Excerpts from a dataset
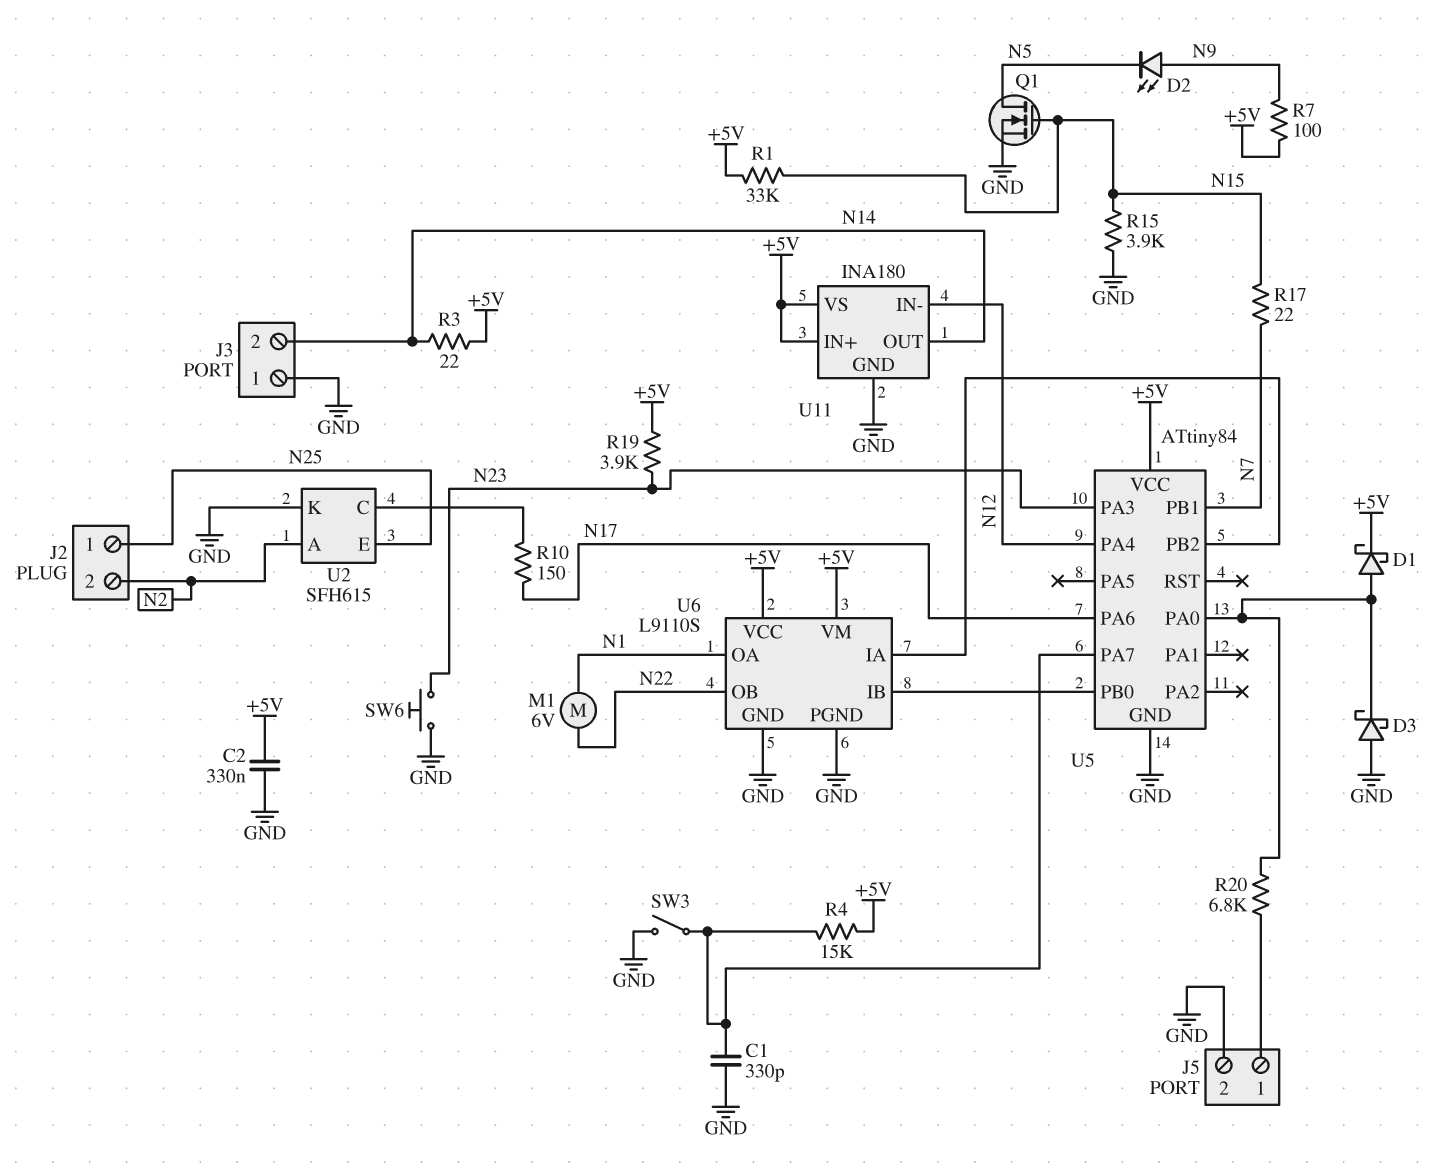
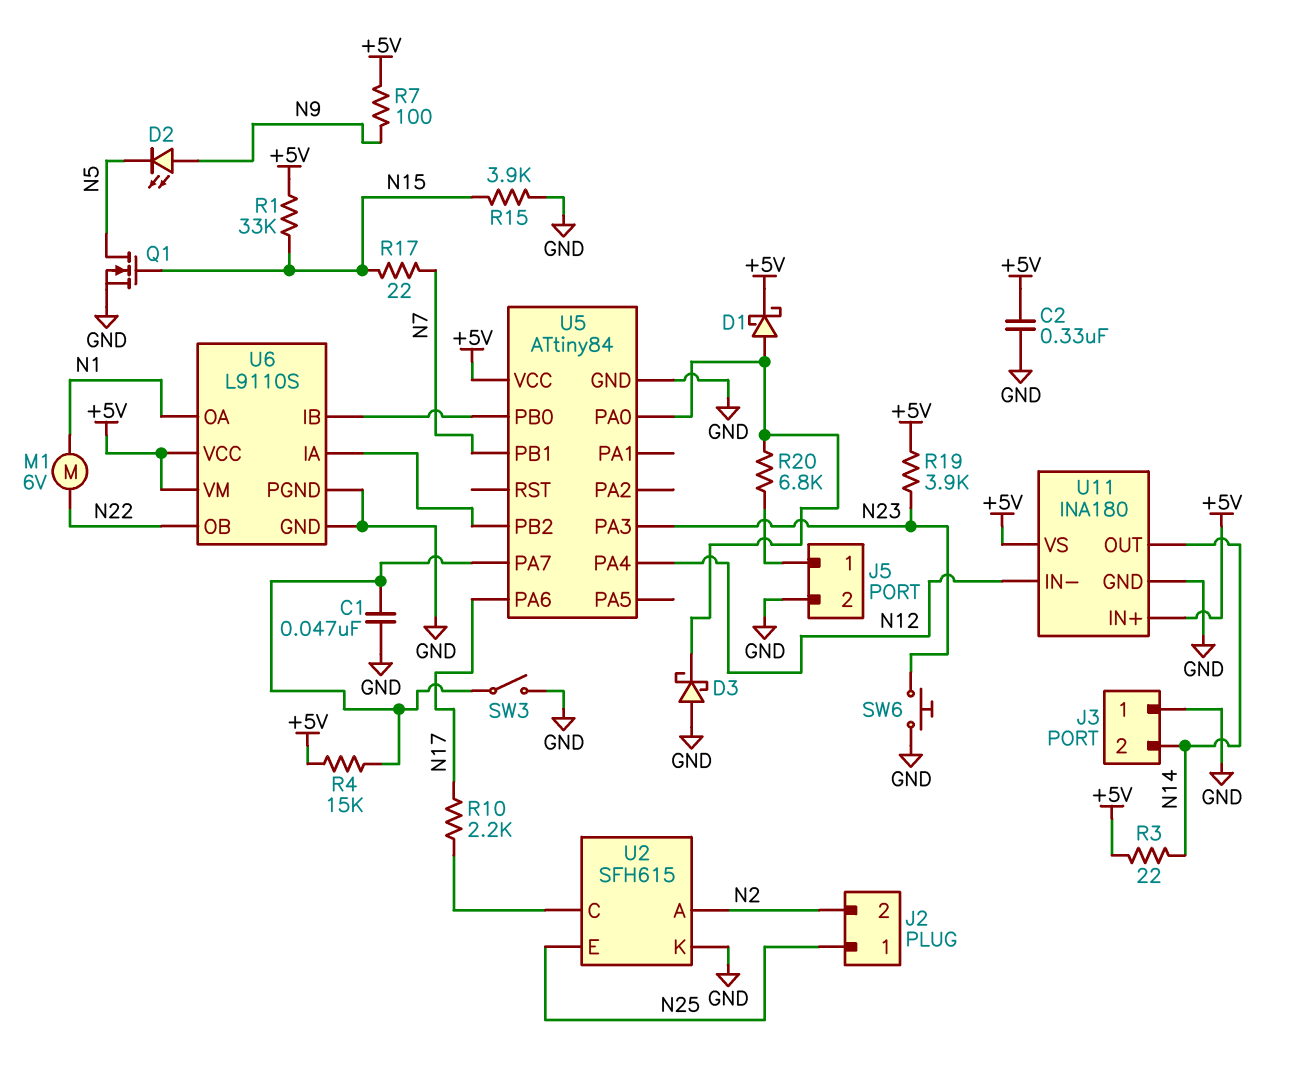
C1: 330pF (GND, U5/PA7) -> 47nF (GND, U5/PA7)
R10: 150 (N17, U2/C) -> 2.2k (N17, U2/C)

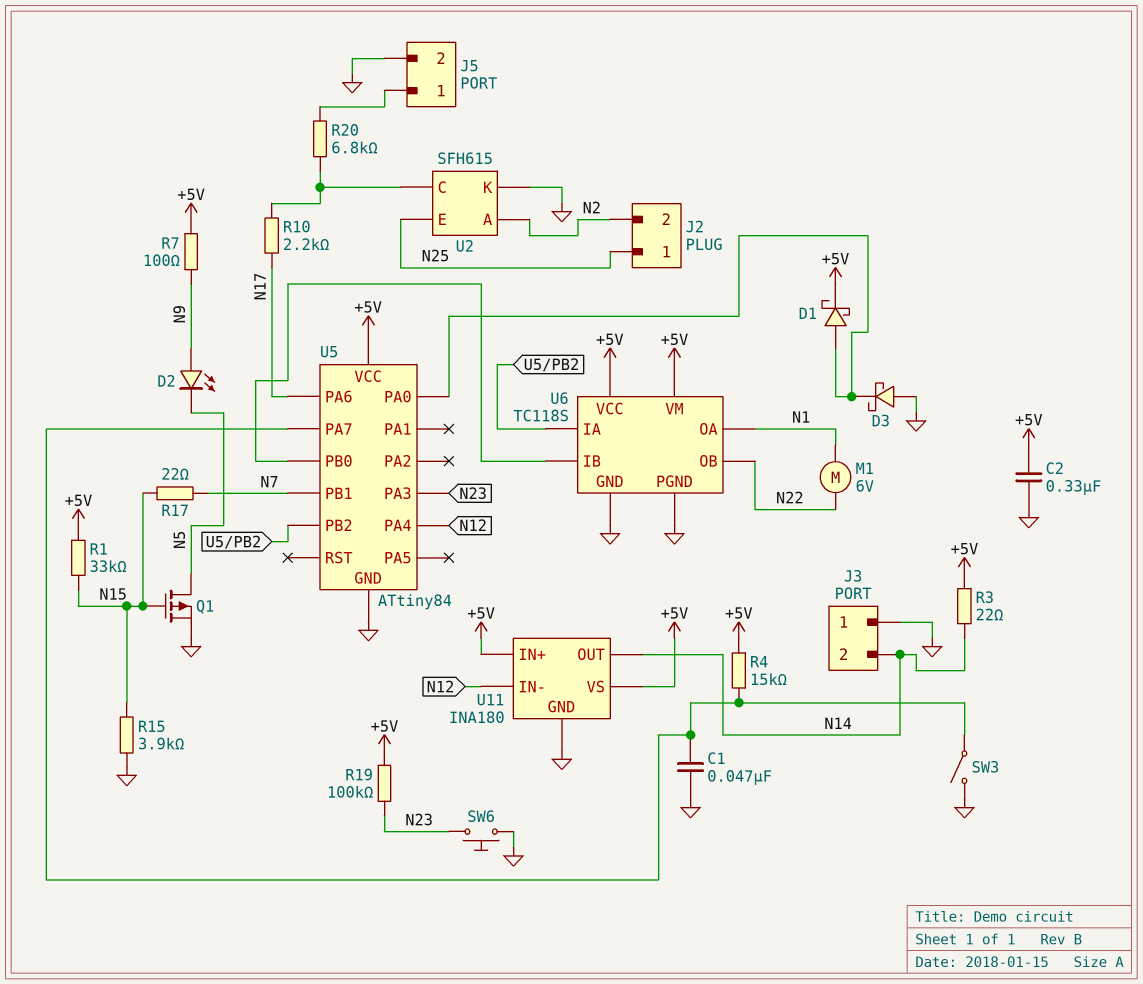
Q1: NMOS (G N15, D N5, S GND) -> PMOS (G N15, D N5, S GND)
R19: 3.9k (+5V, N23) -> 100k (+5V, N23)
R20: 6.8k (J5/1, U5/PA0) -> 6.8k (J5/1, U2/C)
U6: L9110S -> TC118S

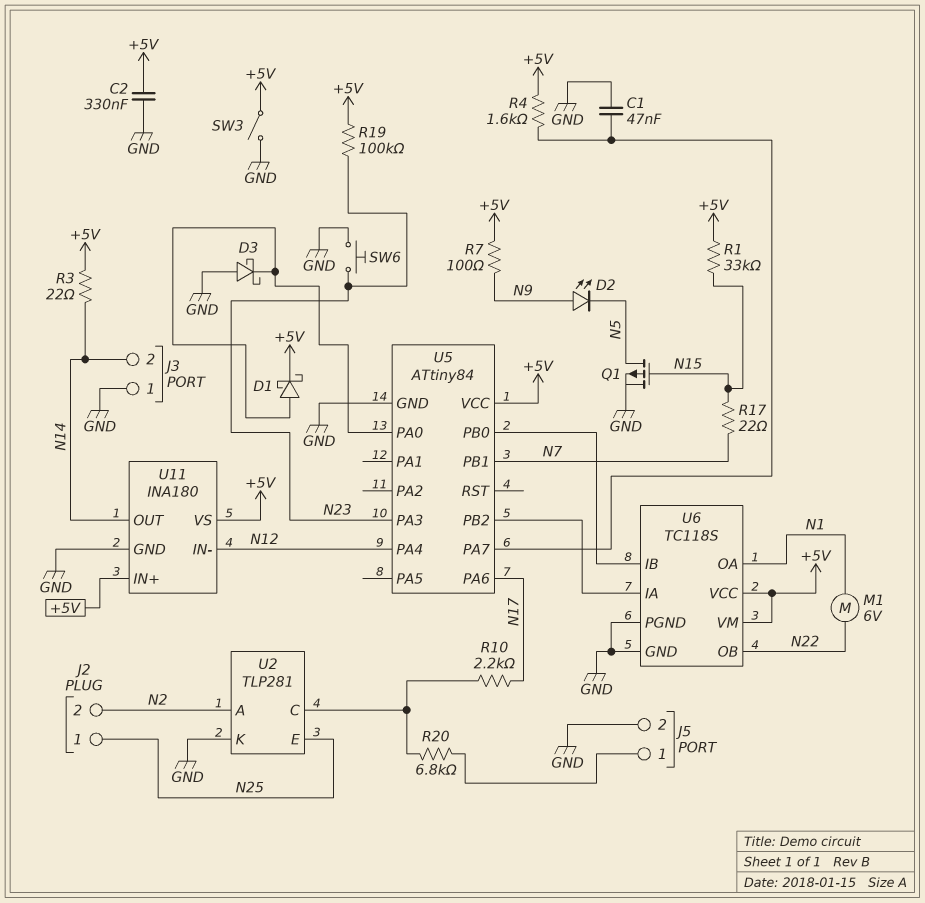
R4: 15k (+5V, U5/PA7) -> 1.6k (+5V, U5/PA7)
R15: 3.9k (GND, N15) -> none
SW3: switch (GND, U5/PA7) -> switch (+5V, GND)
U2: SFH615 -> TLP281

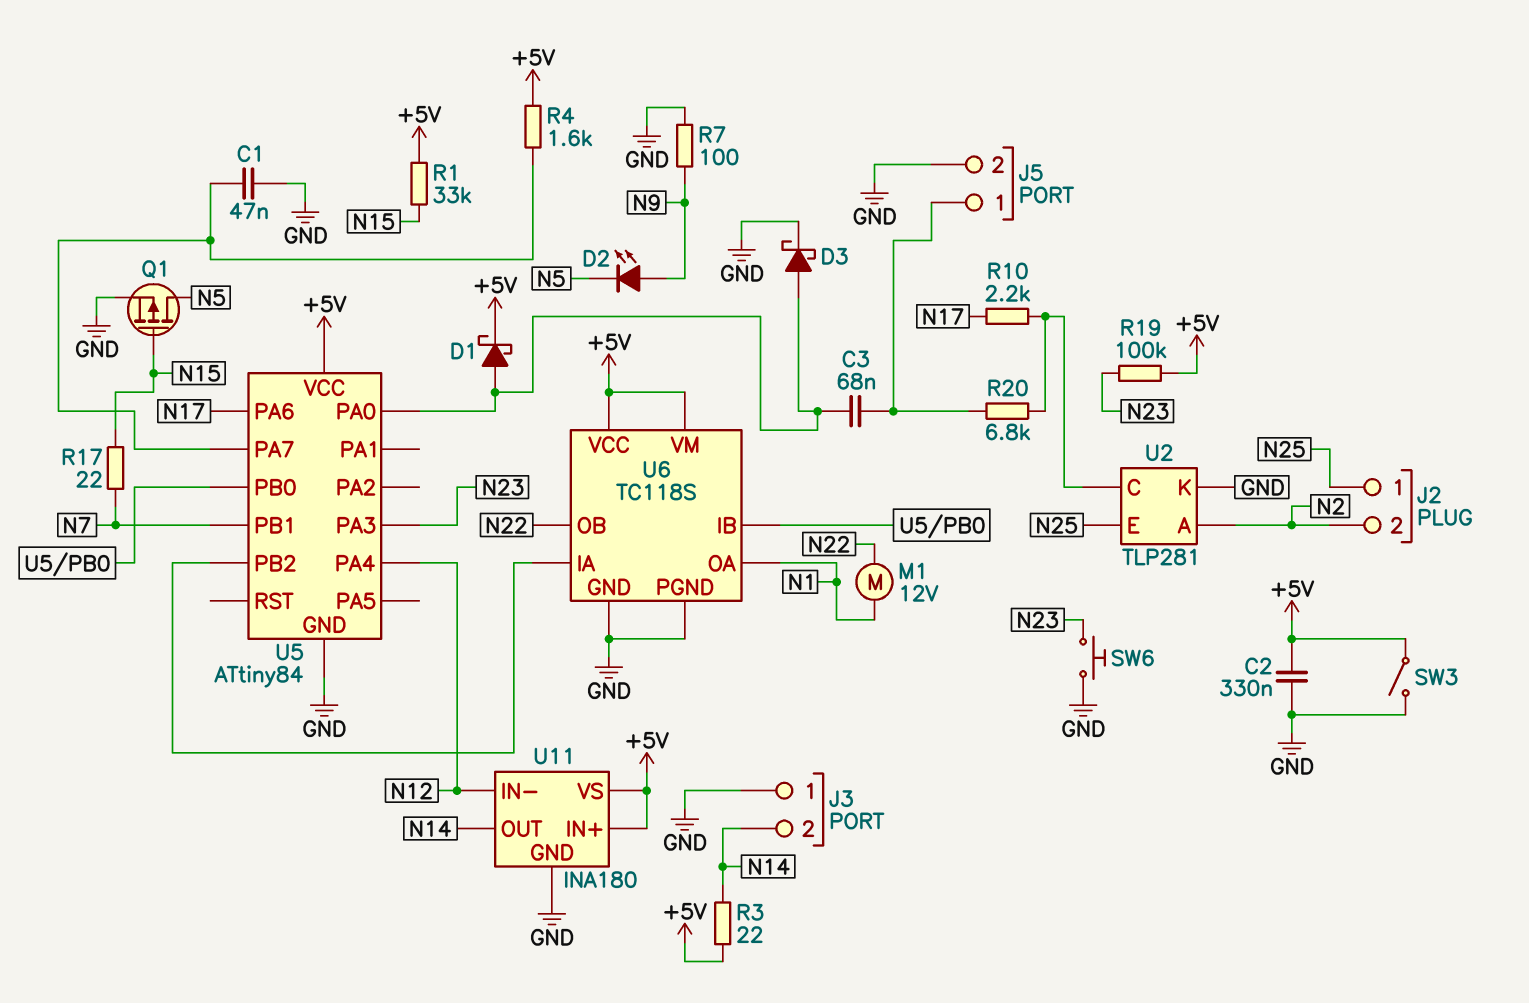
C3: none -> 68nF (J5/1, U5/PA0)
D3: schottky (A GND, K U5/PA0) -> schottky (A U5/PA0, K GND)
M1: motor 6V (N1, N22) -> motor 12V (N1, N22)
R7: 100 (+5V, N9) -> 100 (GND, N9)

EXERCISE PROMPT – Skipping every picture, reproduce the records word for word.

WRITTEN ANSWER –
C1: 330pF (GND, U5/PA7) -> 47nF (GND, U5/PA7)
R10: 150 (N17, U2/C) -> 2.2k (N17, U2/C)

Q1: NMOS (G N15, D N5, S GND) -> PMOS (G N15, D N5, S GND)
R19: 3.9k (+5V, N23) -> 100k (+5V, N23)
R20: 6.8k (J5/1, U5/PA0) -> 6.8k (J5/1, U2/C)
U6: L9110S -> TC118S

R4: 15k (+5V, U5/PA7) -> 1.6k (+5V, U5/PA7)
R15: 3.9k (GND, N15) -> none
SW3: switch (GND, U5/PA7) -> switch (+5V, GND)
U2: SFH615 -> TLP281

C3: none -> 68nF (J5/1, U5/PA0)
D3: schottky (A GND, K U5/PA0) -> schottky (A U5/PA0, K GND)
M1: motor 6V (N1, N22) -> motor 12V (N1, N22)
R7: 100 (+5V, N9) -> 100 (GND, N9)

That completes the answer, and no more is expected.